> [Data section]
※

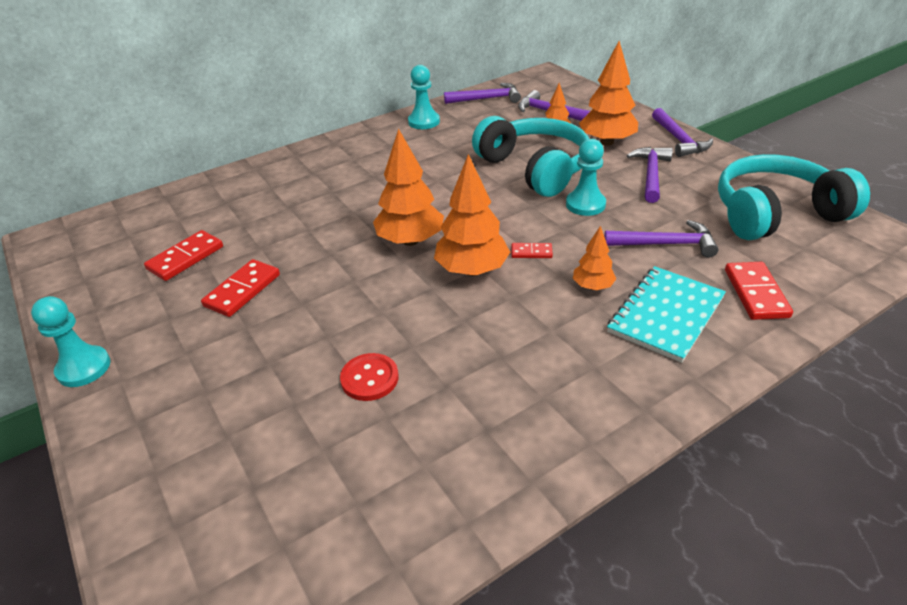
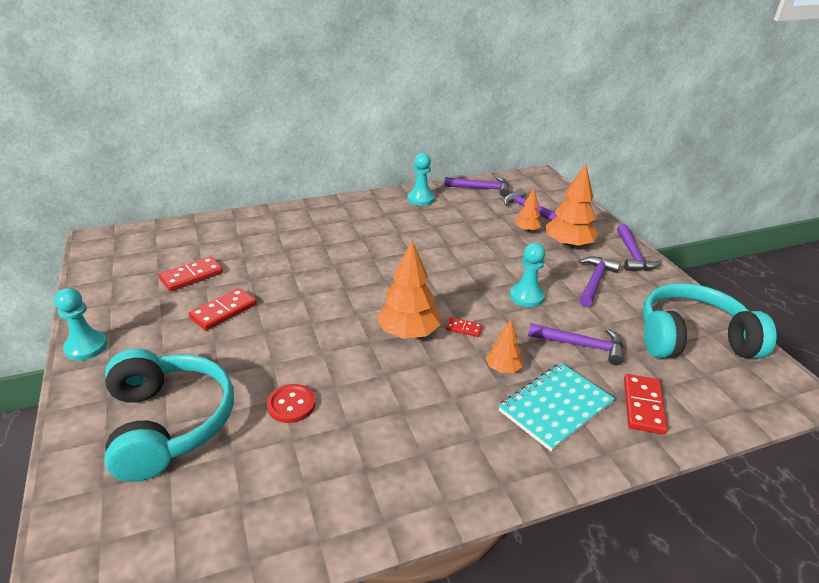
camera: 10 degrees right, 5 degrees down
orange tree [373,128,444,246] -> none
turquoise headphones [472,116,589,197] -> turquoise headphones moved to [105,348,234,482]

※

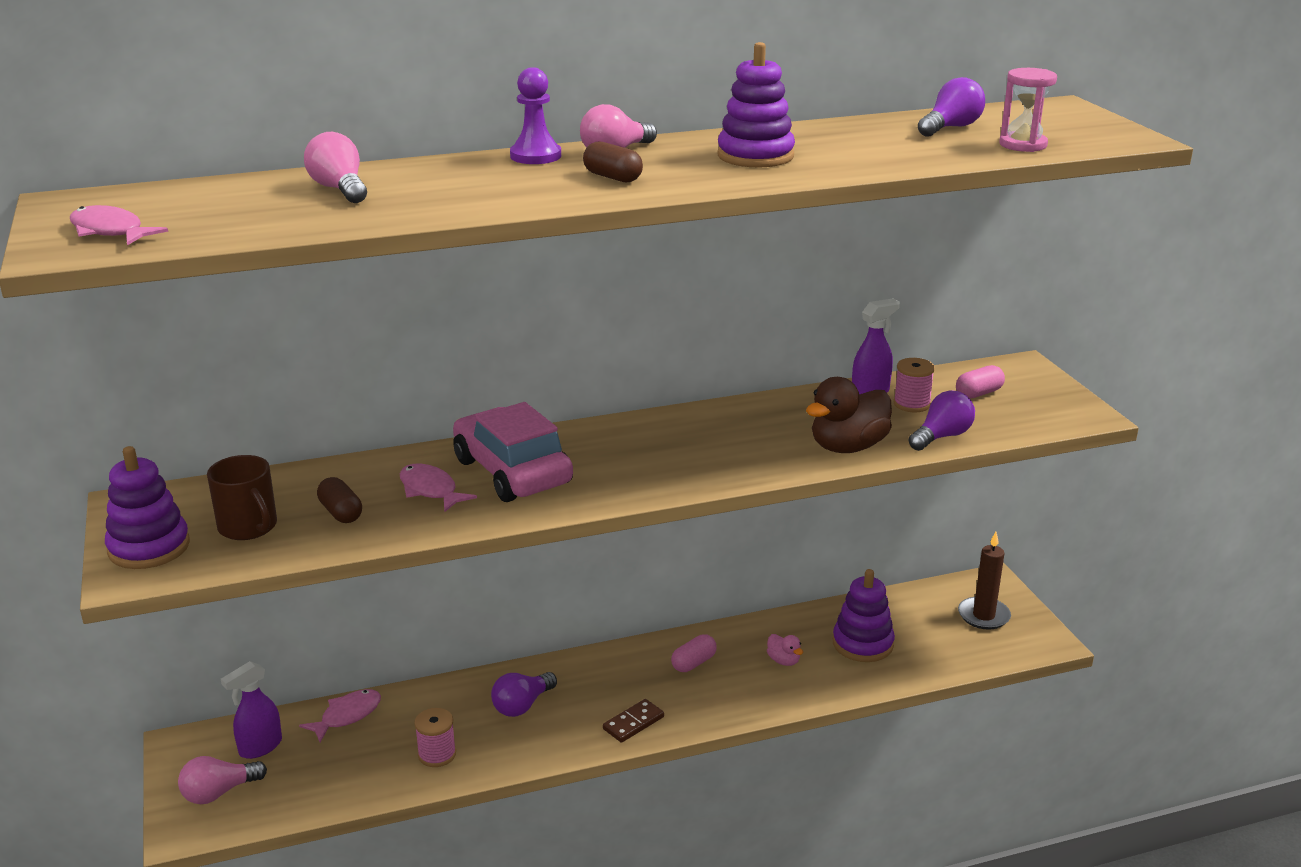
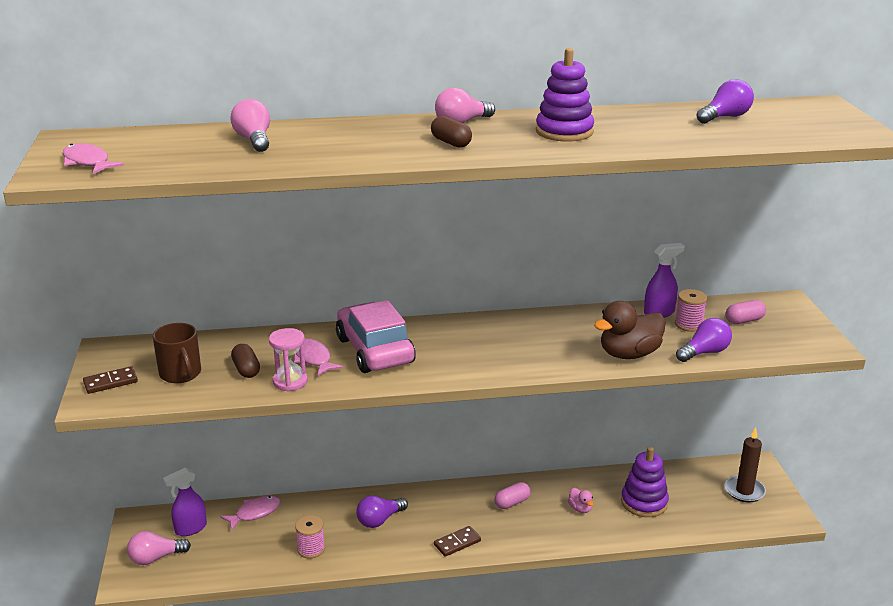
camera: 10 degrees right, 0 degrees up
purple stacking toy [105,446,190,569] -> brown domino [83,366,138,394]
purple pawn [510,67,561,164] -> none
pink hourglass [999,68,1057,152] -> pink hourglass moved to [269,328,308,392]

※

> [What this task involves] What you return must be the lines above that run from the line with "purple pawn [510,67,561,164] -> none" to the line with "pink hourglass [999,68,1057,152]", inclusive, each copied exactly.

> [Finished task]
purple pawn [510,67,561,164] -> none
pink hourglass [999,68,1057,152] -> pink hourglass moved to [269,328,308,392]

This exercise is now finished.